* RECORDS FOR THIS TASK:
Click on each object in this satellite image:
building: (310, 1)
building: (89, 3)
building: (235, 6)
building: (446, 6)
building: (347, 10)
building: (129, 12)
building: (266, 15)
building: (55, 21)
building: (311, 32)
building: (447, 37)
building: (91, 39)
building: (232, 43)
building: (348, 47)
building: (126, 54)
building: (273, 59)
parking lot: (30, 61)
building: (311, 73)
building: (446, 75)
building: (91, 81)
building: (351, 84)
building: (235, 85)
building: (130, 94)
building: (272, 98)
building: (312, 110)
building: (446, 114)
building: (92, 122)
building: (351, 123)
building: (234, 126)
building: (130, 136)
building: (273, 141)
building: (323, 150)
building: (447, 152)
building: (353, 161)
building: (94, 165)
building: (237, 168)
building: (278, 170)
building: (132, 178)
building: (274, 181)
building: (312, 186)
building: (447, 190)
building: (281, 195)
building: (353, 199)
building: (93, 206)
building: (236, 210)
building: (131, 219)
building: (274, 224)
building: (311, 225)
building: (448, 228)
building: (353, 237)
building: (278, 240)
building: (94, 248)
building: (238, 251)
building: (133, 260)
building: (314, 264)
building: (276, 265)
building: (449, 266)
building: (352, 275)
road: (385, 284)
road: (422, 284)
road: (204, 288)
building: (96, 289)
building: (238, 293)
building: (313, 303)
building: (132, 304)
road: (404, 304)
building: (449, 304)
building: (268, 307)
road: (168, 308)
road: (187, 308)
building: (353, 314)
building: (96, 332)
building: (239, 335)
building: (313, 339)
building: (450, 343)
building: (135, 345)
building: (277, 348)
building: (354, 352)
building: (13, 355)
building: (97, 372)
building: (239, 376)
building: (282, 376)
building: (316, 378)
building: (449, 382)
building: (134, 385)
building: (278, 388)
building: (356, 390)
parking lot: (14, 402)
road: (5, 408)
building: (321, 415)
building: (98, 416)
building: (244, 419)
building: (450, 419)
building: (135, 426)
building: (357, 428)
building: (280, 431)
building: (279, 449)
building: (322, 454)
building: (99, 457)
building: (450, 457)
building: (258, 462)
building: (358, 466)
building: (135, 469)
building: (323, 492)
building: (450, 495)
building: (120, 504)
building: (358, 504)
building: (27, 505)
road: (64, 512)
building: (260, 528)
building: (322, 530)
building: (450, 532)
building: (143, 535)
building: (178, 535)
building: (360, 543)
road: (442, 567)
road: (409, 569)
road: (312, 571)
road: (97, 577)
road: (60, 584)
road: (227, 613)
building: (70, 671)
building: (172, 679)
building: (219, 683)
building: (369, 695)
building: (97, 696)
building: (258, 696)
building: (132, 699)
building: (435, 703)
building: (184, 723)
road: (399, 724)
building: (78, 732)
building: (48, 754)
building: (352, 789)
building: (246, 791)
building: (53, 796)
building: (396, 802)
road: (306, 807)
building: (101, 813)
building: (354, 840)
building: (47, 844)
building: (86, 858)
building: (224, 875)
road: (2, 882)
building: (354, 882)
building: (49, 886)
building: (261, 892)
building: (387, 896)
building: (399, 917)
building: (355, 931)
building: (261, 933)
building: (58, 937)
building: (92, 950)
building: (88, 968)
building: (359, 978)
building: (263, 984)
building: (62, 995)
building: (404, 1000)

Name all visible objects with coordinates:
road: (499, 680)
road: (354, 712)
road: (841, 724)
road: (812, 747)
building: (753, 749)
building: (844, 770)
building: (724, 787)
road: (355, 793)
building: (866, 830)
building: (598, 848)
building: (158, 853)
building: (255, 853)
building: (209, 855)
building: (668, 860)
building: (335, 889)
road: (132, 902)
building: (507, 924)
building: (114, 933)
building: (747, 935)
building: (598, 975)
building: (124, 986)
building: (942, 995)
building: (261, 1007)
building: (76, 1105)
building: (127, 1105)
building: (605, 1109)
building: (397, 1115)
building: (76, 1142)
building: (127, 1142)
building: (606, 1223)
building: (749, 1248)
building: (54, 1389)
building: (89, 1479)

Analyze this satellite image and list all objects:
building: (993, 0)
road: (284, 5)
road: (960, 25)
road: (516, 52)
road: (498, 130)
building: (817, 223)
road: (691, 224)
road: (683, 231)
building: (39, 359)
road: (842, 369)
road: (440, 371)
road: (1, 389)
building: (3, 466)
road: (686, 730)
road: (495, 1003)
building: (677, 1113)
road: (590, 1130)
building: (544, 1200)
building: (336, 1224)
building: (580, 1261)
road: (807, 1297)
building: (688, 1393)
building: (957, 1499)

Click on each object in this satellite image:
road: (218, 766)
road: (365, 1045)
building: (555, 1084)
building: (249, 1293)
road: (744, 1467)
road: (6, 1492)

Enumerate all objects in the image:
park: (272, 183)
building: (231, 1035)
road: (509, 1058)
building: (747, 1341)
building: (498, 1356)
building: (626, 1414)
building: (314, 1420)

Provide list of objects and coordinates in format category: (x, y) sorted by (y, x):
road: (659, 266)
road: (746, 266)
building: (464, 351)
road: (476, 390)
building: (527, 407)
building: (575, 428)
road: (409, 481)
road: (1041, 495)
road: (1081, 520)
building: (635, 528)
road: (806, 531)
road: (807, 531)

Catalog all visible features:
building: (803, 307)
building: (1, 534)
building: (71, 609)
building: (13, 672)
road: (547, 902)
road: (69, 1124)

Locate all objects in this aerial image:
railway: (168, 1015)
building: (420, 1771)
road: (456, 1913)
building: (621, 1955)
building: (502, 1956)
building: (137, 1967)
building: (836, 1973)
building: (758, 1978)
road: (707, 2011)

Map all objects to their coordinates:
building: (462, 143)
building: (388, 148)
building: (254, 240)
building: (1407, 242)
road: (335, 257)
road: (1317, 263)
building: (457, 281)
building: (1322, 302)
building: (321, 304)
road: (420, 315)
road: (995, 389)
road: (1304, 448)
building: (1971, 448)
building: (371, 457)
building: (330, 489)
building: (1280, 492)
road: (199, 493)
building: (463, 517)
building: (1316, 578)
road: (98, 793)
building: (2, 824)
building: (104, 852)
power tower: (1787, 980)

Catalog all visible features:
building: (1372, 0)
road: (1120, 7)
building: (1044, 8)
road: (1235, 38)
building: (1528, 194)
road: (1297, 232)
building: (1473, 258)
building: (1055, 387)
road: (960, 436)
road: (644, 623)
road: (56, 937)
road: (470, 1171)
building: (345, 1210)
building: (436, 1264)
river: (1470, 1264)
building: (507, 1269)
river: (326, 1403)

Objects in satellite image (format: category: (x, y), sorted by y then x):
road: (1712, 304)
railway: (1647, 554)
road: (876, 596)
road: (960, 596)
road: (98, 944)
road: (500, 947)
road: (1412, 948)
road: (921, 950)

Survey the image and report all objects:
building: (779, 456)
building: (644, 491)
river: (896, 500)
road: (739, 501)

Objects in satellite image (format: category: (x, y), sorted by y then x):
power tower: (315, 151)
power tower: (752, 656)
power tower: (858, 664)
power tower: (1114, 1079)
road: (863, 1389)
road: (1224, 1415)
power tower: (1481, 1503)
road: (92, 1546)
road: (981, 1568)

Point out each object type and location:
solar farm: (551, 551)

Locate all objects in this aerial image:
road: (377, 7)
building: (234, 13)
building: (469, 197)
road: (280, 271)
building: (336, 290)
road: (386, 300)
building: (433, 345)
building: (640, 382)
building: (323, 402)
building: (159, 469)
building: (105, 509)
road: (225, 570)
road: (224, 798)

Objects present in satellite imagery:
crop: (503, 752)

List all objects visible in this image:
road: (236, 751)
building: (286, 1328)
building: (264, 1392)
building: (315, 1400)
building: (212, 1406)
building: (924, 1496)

* PROBLEM DESCRIPTION: Retype the data. Keep every word as it stands.

* TASK RESULT:
Click on each object in this satellite image:
building: (310, 1)
building: (89, 3)
building: (235, 6)
building: (446, 6)
building: (347, 10)
building: (129, 12)
building: (266, 15)
building: (55, 21)
building: (311, 32)
building: (447, 37)
building: (91, 39)
building: (232, 43)
building: (348, 47)
building: (126, 54)
building: (273, 59)
parking lot: (30, 61)
building: (311, 73)
building: (446, 75)
building: (91, 81)
building: (351, 84)
building: (235, 85)
building: (130, 94)
building: (272, 98)
building: (312, 110)
building: (446, 114)
building: (92, 122)
building: (351, 123)
building: (234, 126)
building: (130, 136)
building: (273, 141)
building: (323, 150)
building: (447, 152)
building: (353, 161)
building: (94, 165)
building: (237, 168)
building: (278, 170)
building: (132, 178)
building: (274, 181)
building: (312, 186)
building: (447, 190)
building: (281, 195)
building: (353, 199)
building: (93, 206)
building: (236, 210)
building: (131, 219)
building: (274, 224)
building: (311, 225)
building: (448, 228)
building: (353, 237)
building: (278, 240)
building: (94, 248)
building: (238, 251)
building: (133, 260)
building: (314, 264)
building: (276, 265)
building: (449, 266)
building: (352, 275)
road: (385, 284)
road: (422, 284)
road: (204, 288)
building: (96, 289)
building: (238, 293)
building: (313, 303)
building: (132, 304)
road: (404, 304)
building: (449, 304)
building: (268, 307)
road: (168, 308)
road: (187, 308)
building: (353, 314)
building: (96, 332)
building: (239, 335)
building: (313, 339)
building: (450, 343)
building: (135, 345)
building: (277, 348)
building: (354, 352)
building: (13, 355)
building: (97, 372)
building: (239, 376)
building: (282, 376)
building: (316, 378)
building: (449, 382)
building: (134, 385)
building: (278, 388)
building: (356, 390)
parking lot: (14, 402)
road: (5, 408)
building: (321, 415)
building: (98, 416)
building: (244, 419)
building: (450, 419)
building: (135, 426)
building: (357, 428)
building: (280, 431)
building: (279, 449)
building: (322, 454)
building: (99, 457)
building: (450, 457)
building: (258, 462)
building: (358, 466)
building: (135, 469)
building: (323, 492)
building: (450, 495)
building: (120, 504)
building: (358, 504)
building: (27, 505)
road: (64, 512)
building: (260, 528)
building: (322, 530)
building: (450, 532)
building: (143, 535)
building: (178, 535)
building: (360, 543)
road: (442, 567)
road: (409, 569)
road: (312, 571)
road: (97, 577)
road: (60, 584)
road: (227, 613)
building: (70, 671)
building: (172, 679)
building: (219, 683)
building: (369, 695)
building: (97, 696)
building: (258, 696)
building: (132, 699)
building: (435, 703)
building: (184, 723)
road: (399, 724)
building: (78, 732)
building: (48, 754)
building: (352, 789)
building: (246, 791)
building: (53, 796)
building: (396, 802)
road: (306, 807)
building: (101, 813)
building: (354, 840)
building: (47, 844)
building: (86, 858)
building: (224, 875)
road: (2, 882)
building: (354, 882)
building: (49, 886)
building: (261, 892)
building: (387, 896)
building: (399, 917)
building: (355, 931)
building: (261, 933)
building: (58, 937)
building: (92, 950)
building: (88, 968)
building: (359, 978)
building: (263, 984)
building: (62, 995)
building: (404, 1000)

Name all visible objects with coordinates:
road: (499, 680)
road: (354, 712)
road: (841, 724)
road: (812, 747)
building: (753, 749)
building: (844, 770)
building: (724, 787)
road: (355, 793)
building: (866, 830)
building: (598, 848)
building: (158, 853)
building: (255, 853)
building: (209, 855)
building: (668, 860)
building: (335, 889)
road: (132, 902)
building: (507, 924)
building: (114, 933)
building: (747, 935)
building: (598, 975)
building: (124, 986)
building: (942, 995)
building: (261, 1007)
building: (76, 1105)
building: (127, 1105)
building: (605, 1109)
building: (397, 1115)
building: (76, 1142)
building: (127, 1142)
building: (606, 1223)
building: (749, 1248)
building: (54, 1389)
building: (89, 1479)

Analyze this satellite image and list all objects:
building: (993, 0)
road: (284, 5)
road: (960, 25)
road: (516, 52)
road: (498, 130)
building: (817, 223)
road: (691, 224)
road: (683, 231)
building: (39, 359)
road: (842, 369)
road: (440, 371)
road: (1, 389)
building: (3, 466)
road: (686, 730)
road: (495, 1003)
building: (677, 1113)
road: (590, 1130)
building: (544, 1200)
building: (336, 1224)
building: (580, 1261)
road: (807, 1297)
building: (688, 1393)
building: (957, 1499)

Click on each object in this satellite image:
road: (218, 766)
road: (365, 1045)
building: (555, 1084)
building: (249, 1293)
road: (744, 1467)
road: (6, 1492)

Enumerate all objects in the image:
park: (272, 183)
building: (231, 1035)
road: (509, 1058)
building: (747, 1341)
building: (498, 1356)
building: (626, 1414)
building: (314, 1420)

Provide list of objects and coordinates in format category: (x, y) sorted by (y, x):
road: (659, 266)
road: (746, 266)
building: (464, 351)
road: (476, 390)
building: (527, 407)
building: (575, 428)
road: (409, 481)
road: (1041, 495)
road: (1081, 520)
building: (635, 528)
road: (806, 531)
road: (807, 531)

Catalog all visible features:
building: (803, 307)
building: (1, 534)
building: (71, 609)
building: (13, 672)
road: (547, 902)
road: (69, 1124)

Locate all objects in this aerial image:
railway: (168, 1015)
building: (420, 1771)
road: (456, 1913)
building: (621, 1955)
building: (502, 1956)
building: (137, 1967)
building: (836, 1973)
building: (758, 1978)
road: (707, 2011)

Map all objects to their coordinates:
building: (462, 143)
building: (388, 148)
building: (254, 240)
building: (1407, 242)
road: (335, 257)
road: (1317, 263)
building: (457, 281)
building: (1322, 302)
building: (321, 304)
road: (420, 315)
road: (995, 389)
road: (1304, 448)
building: (1971, 448)
building: (371, 457)
building: (330, 489)
building: (1280, 492)
road: (199, 493)
building: (463, 517)
building: (1316, 578)
road: (98, 793)
building: (2, 824)
building: (104, 852)
power tower: (1787, 980)

Catalog all visible features:
building: (1372, 0)
road: (1120, 7)
building: (1044, 8)
road: (1235, 38)
building: (1528, 194)
road: (1297, 232)
building: (1473, 258)
building: (1055, 387)
road: (960, 436)
road: (644, 623)
road: (56, 937)
road: (470, 1171)
building: (345, 1210)
building: (436, 1264)
river: (1470, 1264)
building: (507, 1269)
river: (326, 1403)

Objects in satellite image (format: category: (x, y), sorted by y then x):
road: (1712, 304)
railway: (1647, 554)
road: (876, 596)
road: (960, 596)
road: (98, 944)
road: (500, 947)
road: (1412, 948)
road: (921, 950)

Survey the image and report all objects:
building: (779, 456)
building: (644, 491)
river: (896, 500)
road: (739, 501)

Objects in satellite image (format: category: (x, y), sorted by y then x):
power tower: (315, 151)
power tower: (752, 656)
power tower: (858, 664)
power tower: (1114, 1079)
road: (863, 1389)
road: (1224, 1415)
power tower: (1481, 1503)
road: (92, 1546)
road: (981, 1568)

Point out each object type and location:
solar farm: (551, 551)

Locate all objects in this aerial image:
road: (377, 7)
building: (234, 13)
building: (469, 197)
road: (280, 271)
building: (336, 290)
road: (386, 300)
building: (433, 345)
building: (640, 382)
building: (323, 402)
building: (159, 469)
building: (105, 509)
road: (225, 570)
road: (224, 798)

Objects present in satellite imagery:
crop: (503, 752)

List all objects visible in this image:
road: (236, 751)
building: (286, 1328)
building: (264, 1392)
building: (315, 1400)
building: (212, 1406)
building: (924, 1496)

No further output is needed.